*Data records*
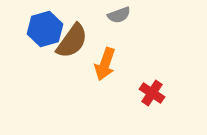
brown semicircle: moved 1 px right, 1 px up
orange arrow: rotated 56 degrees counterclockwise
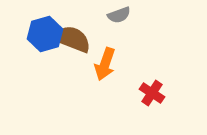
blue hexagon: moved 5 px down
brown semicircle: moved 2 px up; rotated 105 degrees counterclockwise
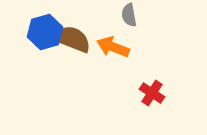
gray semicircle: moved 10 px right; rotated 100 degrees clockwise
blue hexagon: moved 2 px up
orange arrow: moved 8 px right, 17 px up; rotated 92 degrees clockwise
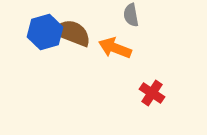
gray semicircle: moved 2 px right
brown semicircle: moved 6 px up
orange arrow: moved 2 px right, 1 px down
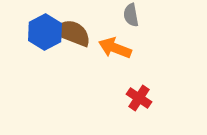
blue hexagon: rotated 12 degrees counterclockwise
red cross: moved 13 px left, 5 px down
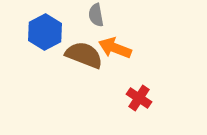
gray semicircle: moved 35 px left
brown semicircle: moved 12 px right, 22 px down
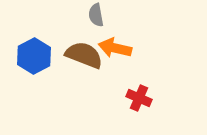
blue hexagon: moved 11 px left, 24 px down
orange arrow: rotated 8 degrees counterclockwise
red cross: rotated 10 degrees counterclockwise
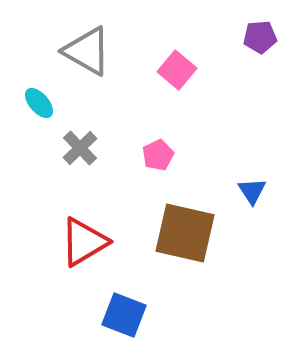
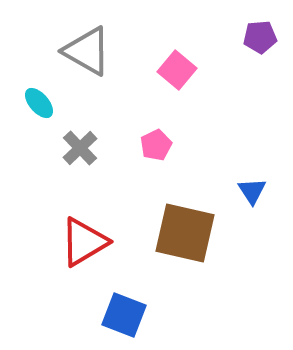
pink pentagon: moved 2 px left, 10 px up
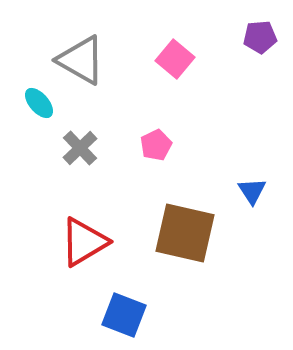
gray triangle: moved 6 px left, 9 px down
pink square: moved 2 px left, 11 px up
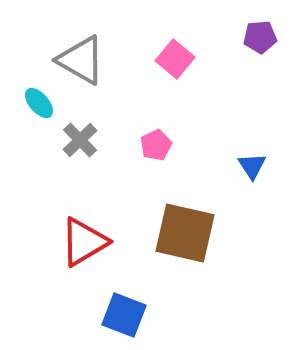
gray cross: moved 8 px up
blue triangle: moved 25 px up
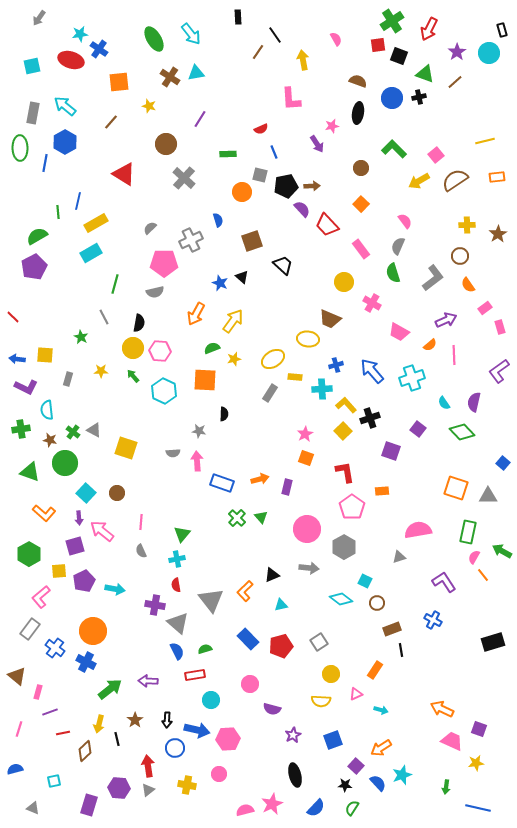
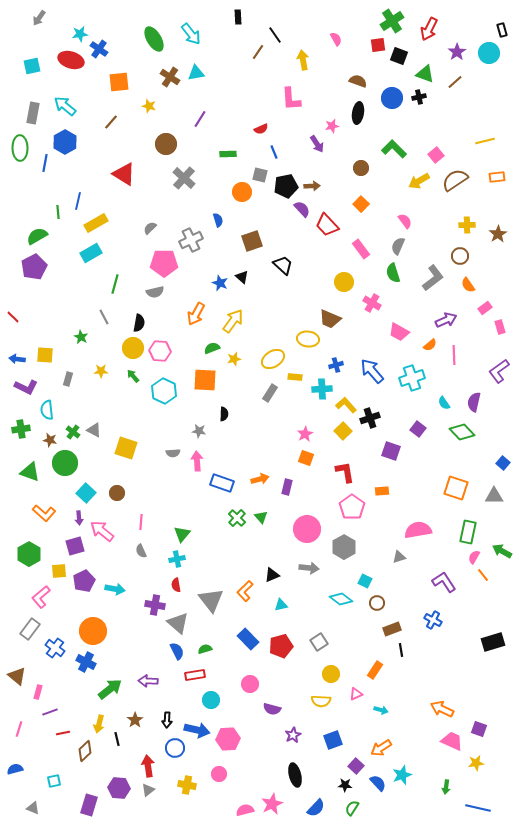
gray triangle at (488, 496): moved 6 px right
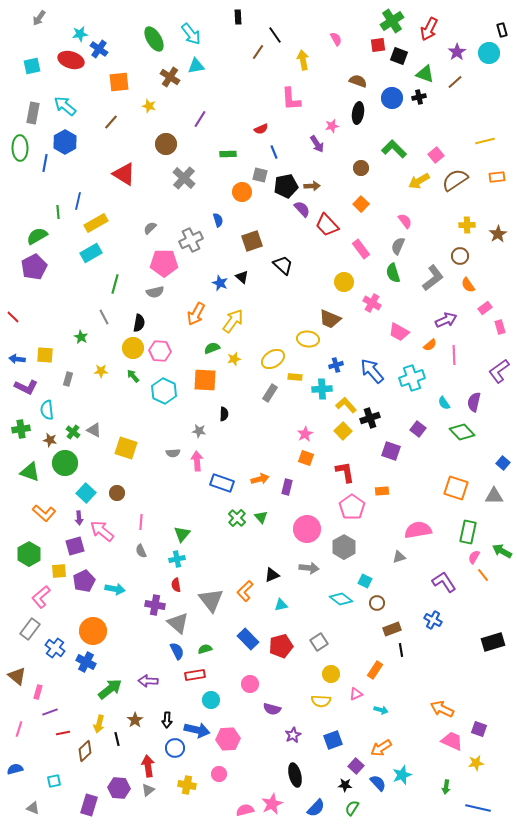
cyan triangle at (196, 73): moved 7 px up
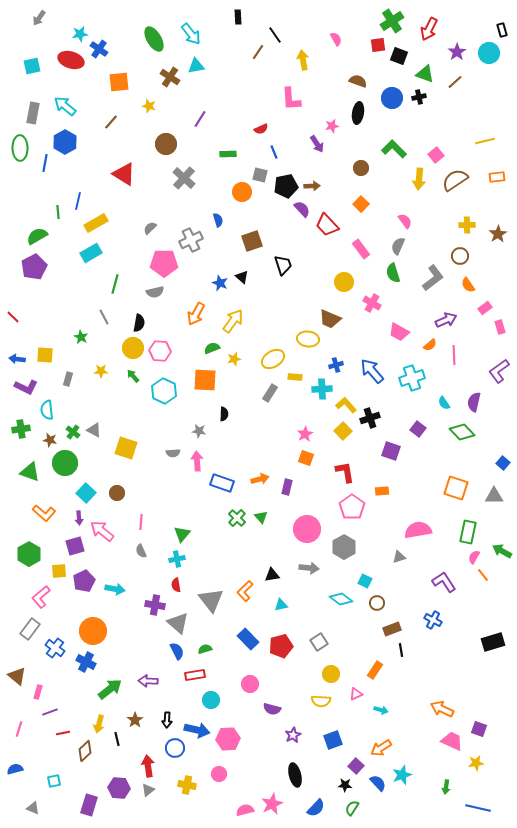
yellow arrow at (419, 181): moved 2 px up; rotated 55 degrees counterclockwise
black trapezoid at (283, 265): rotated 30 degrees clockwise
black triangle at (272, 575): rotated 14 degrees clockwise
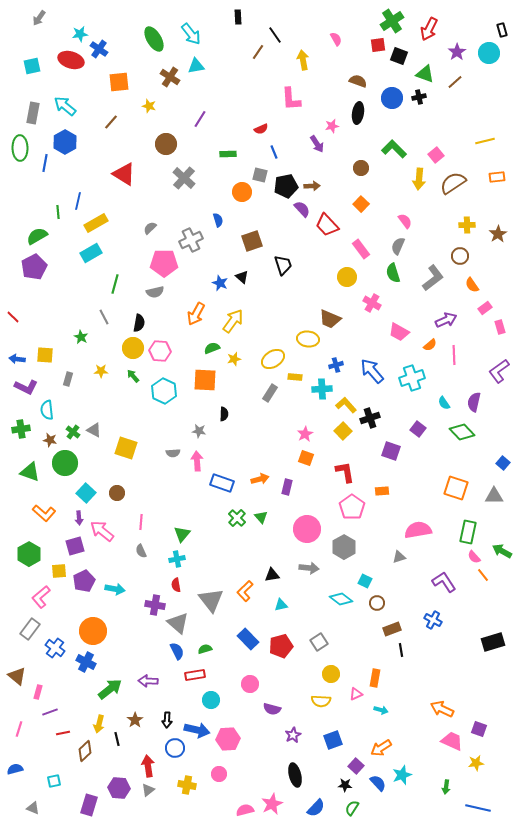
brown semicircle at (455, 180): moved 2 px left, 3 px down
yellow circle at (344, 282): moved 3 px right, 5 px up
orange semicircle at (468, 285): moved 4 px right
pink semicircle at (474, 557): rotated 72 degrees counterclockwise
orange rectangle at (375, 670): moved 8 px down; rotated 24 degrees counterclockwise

*Directions for this task*
Copy every line of the material word for word, leaving out the pictures.

*Reply*
brown semicircle: moved 1 px right, 1 px up
orange arrow: rotated 56 degrees counterclockwise
blue hexagon: moved 5 px down
brown semicircle: moved 2 px up; rotated 105 degrees counterclockwise
gray semicircle: moved 10 px right; rotated 100 degrees clockwise
blue hexagon: moved 2 px up
orange arrow: moved 8 px right, 17 px up; rotated 92 degrees clockwise
gray semicircle: moved 2 px right
brown semicircle: moved 6 px up
orange arrow: moved 2 px right, 1 px down
blue hexagon: rotated 12 degrees counterclockwise
red cross: moved 13 px left, 5 px down
gray semicircle: moved 35 px left
brown semicircle: moved 12 px right, 22 px down
blue hexagon: moved 11 px left, 24 px down
orange arrow: rotated 8 degrees counterclockwise
red cross: rotated 10 degrees counterclockwise
pink pentagon: moved 2 px left, 10 px up
gray triangle: moved 6 px left, 9 px down
pink square: moved 2 px left, 11 px up
gray cross: moved 8 px up
blue triangle: moved 25 px up
gray triangle at (488, 496): moved 6 px right
cyan triangle at (196, 73): moved 7 px up
yellow arrow at (419, 181): moved 2 px up; rotated 55 degrees counterclockwise
black trapezoid at (283, 265): rotated 30 degrees clockwise
black triangle at (272, 575): rotated 14 degrees clockwise
brown semicircle at (455, 180): moved 2 px left, 3 px down
yellow circle at (344, 282): moved 3 px right, 5 px up
orange semicircle at (468, 285): moved 4 px right
pink semicircle at (474, 557): rotated 72 degrees counterclockwise
orange rectangle at (375, 670): moved 8 px down; rotated 24 degrees counterclockwise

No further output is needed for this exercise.